Task to complete:
Your task is to retype all of the records below with complete accuracy.

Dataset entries
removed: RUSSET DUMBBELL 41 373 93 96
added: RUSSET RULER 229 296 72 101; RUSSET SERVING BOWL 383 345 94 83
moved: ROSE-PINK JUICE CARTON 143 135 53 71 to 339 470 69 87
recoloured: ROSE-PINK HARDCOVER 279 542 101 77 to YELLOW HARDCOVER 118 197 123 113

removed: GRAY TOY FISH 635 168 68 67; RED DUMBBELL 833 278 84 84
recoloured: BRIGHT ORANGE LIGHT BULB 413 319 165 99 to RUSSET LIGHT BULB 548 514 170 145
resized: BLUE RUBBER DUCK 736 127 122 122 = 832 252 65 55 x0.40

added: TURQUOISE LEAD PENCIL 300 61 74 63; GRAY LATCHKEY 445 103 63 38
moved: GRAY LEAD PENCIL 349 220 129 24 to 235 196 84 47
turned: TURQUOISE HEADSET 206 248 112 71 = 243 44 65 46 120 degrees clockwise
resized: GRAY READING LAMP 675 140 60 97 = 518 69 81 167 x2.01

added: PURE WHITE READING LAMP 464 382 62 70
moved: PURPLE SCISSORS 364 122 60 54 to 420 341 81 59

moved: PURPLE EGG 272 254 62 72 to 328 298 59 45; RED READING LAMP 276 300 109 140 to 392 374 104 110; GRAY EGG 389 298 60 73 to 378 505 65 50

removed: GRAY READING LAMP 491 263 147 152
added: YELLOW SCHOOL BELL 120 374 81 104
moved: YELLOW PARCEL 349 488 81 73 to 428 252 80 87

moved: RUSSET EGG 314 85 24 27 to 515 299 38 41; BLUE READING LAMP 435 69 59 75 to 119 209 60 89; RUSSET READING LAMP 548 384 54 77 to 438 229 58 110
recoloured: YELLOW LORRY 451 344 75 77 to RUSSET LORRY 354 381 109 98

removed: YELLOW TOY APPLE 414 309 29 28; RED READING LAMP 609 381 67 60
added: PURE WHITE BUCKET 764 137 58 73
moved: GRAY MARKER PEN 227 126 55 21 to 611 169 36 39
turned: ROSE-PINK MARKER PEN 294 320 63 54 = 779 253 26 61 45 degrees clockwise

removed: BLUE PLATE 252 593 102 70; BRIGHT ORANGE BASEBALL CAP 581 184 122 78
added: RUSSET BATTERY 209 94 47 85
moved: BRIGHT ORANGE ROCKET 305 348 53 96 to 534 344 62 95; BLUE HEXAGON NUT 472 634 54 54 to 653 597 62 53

Finished task:
removed: RUSSET DUMBBELL 41 373 93 96
added: RUSSET RULER 229 296 72 101; RUSSET SERVING BOWL 383 345 94 83
moved: ROSE-PINK JUICE CARTON 143 135 53 71 to 339 470 69 87
recoloured: ROSE-PINK HARDCOVER 279 542 101 77 to YELLOW HARDCOVER 118 197 123 113

removed: GRAY TOY FISH 635 168 68 67; RED DUMBBELL 833 278 84 84
recoloured: BRIGHT ORANGE LIGHT BULB 413 319 165 99 to RUSSET LIGHT BULB 548 514 170 145
resized: BLUE RUBBER DUCK 736 127 122 122 = 832 252 65 55 x0.40

added: TURQUOISE LEAD PENCIL 300 61 74 63; GRAY LATCHKEY 445 103 63 38
moved: GRAY LEAD PENCIL 349 220 129 24 to 235 196 84 47
turned: TURQUOISE HEADSET 206 248 112 71 = 243 44 65 46 120 degrees clockwise
resized: GRAY READING LAMP 675 140 60 97 = 518 69 81 167 x2.01

added: PURE WHITE READING LAMP 464 382 62 70
moved: PURPLE SCISSORS 364 122 60 54 to 420 341 81 59

moved: PURPLE EGG 272 254 62 72 to 328 298 59 45; RED READING LAMP 276 300 109 140 to 392 374 104 110; GRAY EGG 389 298 60 73 to 378 505 65 50

removed: GRAY READING LAMP 491 263 147 152
added: YELLOW SCHOOL BELL 120 374 81 104
moved: YELLOW PARCEL 349 488 81 73 to 428 252 80 87

moved: RUSSET EGG 314 85 24 27 to 515 299 38 41; BLUE READING LAMP 435 69 59 75 to 119 209 60 89; RUSSET READING LAMP 548 384 54 77 to 438 229 58 110
recoloured: YELLOW LORRY 451 344 75 77 to RUSSET LORRY 354 381 109 98

removed: YELLOW TOY APPLE 414 309 29 28; RED READING LAMP 609 381 67 60
added: PURE WHITE BUCKET 764 137 58 73
moved: GRAY MARKER PEN 227 126 55 21 to 611 169 36 39
turned: ROSE-PINK MARKER PEN 294 320 63 54 = 779 253 26 61 45 degrees clockwise

removed: BLUE PLATE 252 593 102 70; BRIGHT ORANGE BASEBALL CAP 581 184 122 78
added: RUSSET BATTERY 209 94 47 85
moved: BRIGHT ORANGE ROCKET 305 348 53 96 to 534 344 62 95; BLUE HEXAGON NUT 472 634 54 54 to 653 597 62 53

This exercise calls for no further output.